Write out the listing below word for word, keeping every line in the same order from start to finish.
BEGIN Records
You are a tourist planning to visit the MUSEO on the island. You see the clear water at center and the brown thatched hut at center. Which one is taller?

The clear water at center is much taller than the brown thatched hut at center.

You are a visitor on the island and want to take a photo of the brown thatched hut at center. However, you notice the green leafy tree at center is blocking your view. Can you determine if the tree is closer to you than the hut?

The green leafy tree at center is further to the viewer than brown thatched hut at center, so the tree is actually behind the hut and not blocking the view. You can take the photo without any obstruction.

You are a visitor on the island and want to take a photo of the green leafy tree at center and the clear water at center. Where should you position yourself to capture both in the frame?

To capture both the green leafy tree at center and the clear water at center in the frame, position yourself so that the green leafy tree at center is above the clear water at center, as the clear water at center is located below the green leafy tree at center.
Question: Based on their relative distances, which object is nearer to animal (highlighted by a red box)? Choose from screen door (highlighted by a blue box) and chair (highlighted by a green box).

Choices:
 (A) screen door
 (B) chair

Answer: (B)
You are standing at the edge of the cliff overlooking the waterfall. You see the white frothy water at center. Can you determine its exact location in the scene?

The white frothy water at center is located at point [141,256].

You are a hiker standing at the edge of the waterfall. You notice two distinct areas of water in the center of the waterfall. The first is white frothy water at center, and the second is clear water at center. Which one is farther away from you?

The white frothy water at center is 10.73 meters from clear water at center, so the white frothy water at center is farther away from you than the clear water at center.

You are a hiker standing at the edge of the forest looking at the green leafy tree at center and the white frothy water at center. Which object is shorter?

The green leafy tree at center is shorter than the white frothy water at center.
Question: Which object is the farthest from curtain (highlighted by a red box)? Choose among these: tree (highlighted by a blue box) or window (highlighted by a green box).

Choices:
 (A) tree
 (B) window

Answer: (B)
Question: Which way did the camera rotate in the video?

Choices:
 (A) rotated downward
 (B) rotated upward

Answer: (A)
END Records
§ Result of the task
You are a tourist planning to visit the MUSEO on the island. You see the clear water at center and the brown thatched hut at center. Which one is taller?

The clear water at center is much taller than the brown thatched hut at center.

You are a visitor on the island and want to take a photo of the brown thatched hut at center. However, you notice the green leafy tree at center is blocking your view. Can you determine if the tree is closer to you than the hut?

The green leafy tree at center is further to the viewer than brown thatched hut at center, so the tree is actually behind the hut and not blocking the view. You can take the photo without any obstruction.

You are a visitor on the island and want to take a photo of the green leafy tree at center and the clear water at center. Where should you position yourself to capture both in the frame?

To capture both the green leafy tree at center and the clear water at center in the frame, position yourself so that the green leafy tree at center is above the clear water at center, as the clear water at center is located below the green leafy tree at center.
Question: Based on their relative distances, which object is nearer to animal (highlighted by a red box)? Choose from screen door (highlighted by a blue box) and chair (highlighted by a green box).

Choices:
 (A) screen door
 (B) chair

Answer: (B)
You are standing at the edge of the cliff overlooking the waterfall. You see the white frothy water at center. Can you determine its exact location in the scene?

The white frothy water at center is located at point [141,256].

You are a hiker standing at the edge of the waterfall. You notice two distinct areas of water in the center of the waterfall. The first is white frothy water at center, and the second is clear water at center. Which one is farther away from you?

The white frothy water at center is 10.73 meters from clear water at center, so the white frothy water at center is farther away from you than the clear water at center.

You are a hiker standing at the edge of the forest looking at the green leafy tree at center and the white frothy water at center. Which object is shorter?

The green leafy tree at center is shorter than the white frothy water at center.
Question: Which object is the farthest from curtain (highlighted by a red box)? Choose among these: tree (highlighted by a blue box) or window (highlighted by a green box).

Choices:
 (A) tree
 (B) window

Answer: (B)
Question: Which way did the camera rotate in the video?

Choices:
 (A) rotated downward
 (B) rotated upward

Answer: (A)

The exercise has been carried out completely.